TRY IT
For each record below, output its text exactly and skip any picture.

(Beginning of INPUT FOR THIS TASK)

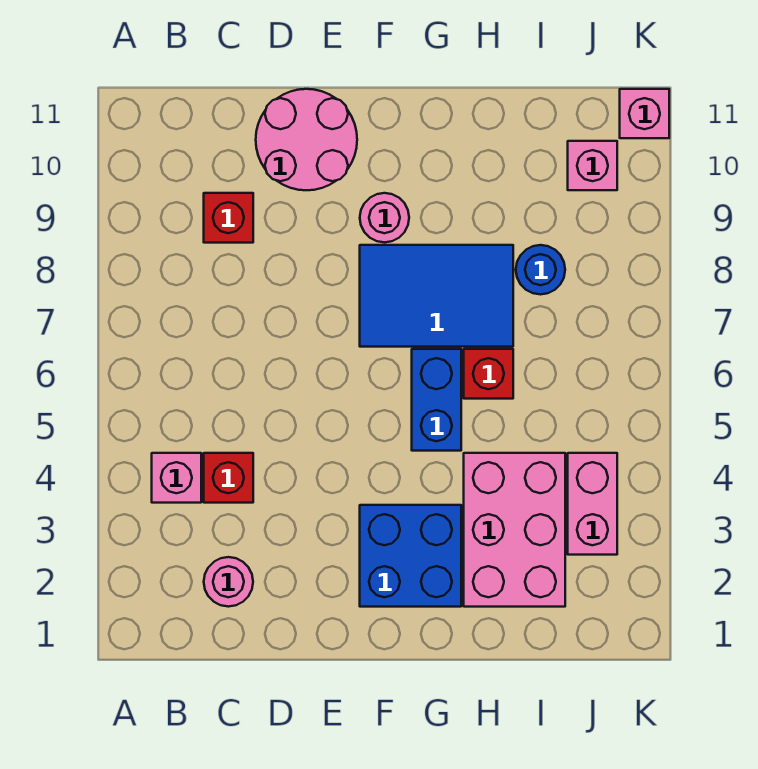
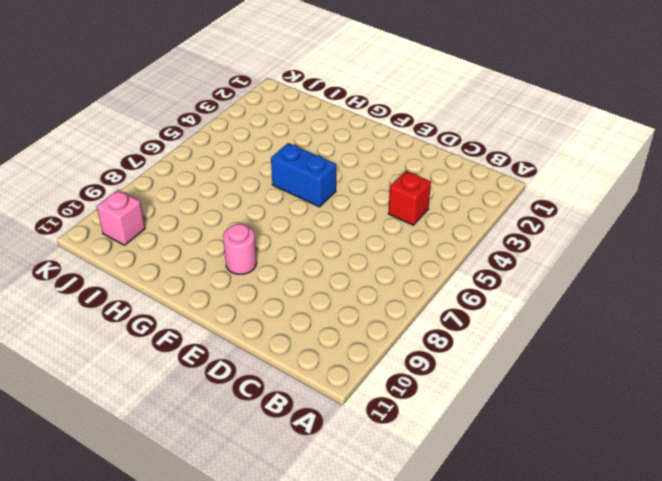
blue brick F5:G5 level 1 -> blue brick G5:G6 level 1
none -> pink brick B4 level 1
none -> pink round brick C2 level 1
none -> red brick C9 level 1

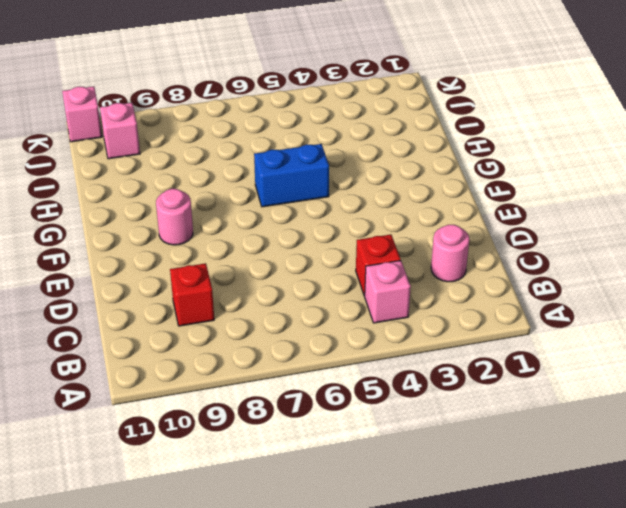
none -> pink round brick D10:E11 level 1
none -> blue brick F2:G3 level 1
none -> blue tile F7:H8 level 1

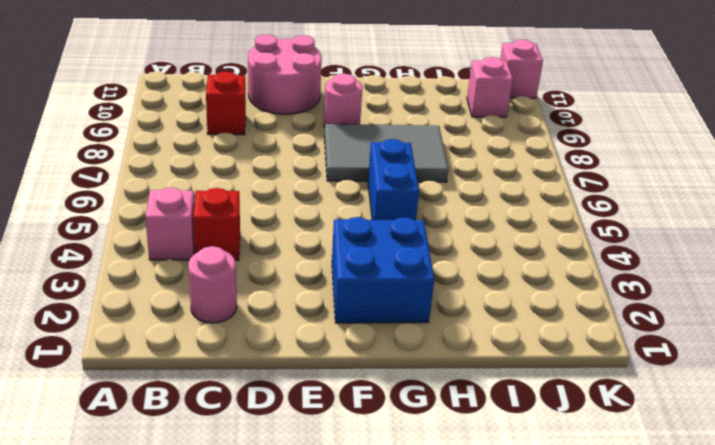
grey tile F7:H8 level 1 -> blue tile F7:H8 level 1
none -> pink brick H2:I4 level 1
none -> red brick H6 level 1
none -> blue round brick I8 level 1

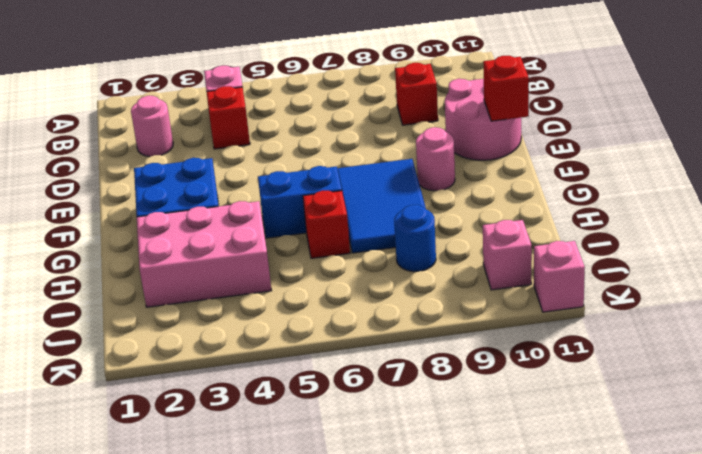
red brick E11 level 2 -> none
none -> pink brick J3:J4 level 1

(End of INPUT FOR THIS TASK)

YOUR SOLUTION
blue brick F5:G5 level 1 -> blue brick G5:G6 level 1
none -> pink brick B4 level 1
none -> pink round brick C2 level 1
none -> red brick C9 level 1

none -> pink round brick D10:E11 level 1
none -> blue brick F2:G3 level 1
none -> blue tile F7:H8 level 1

grey tile F7:H8 level 1 -> blue tile F7:H8 level 1
none -> pink brick H2:I4 level 1
none -> red brick H6 level 1
none -> blue round brick I8 level 1

red brick E11 level 2 -> none
none -> pink brick J3:J4 level 1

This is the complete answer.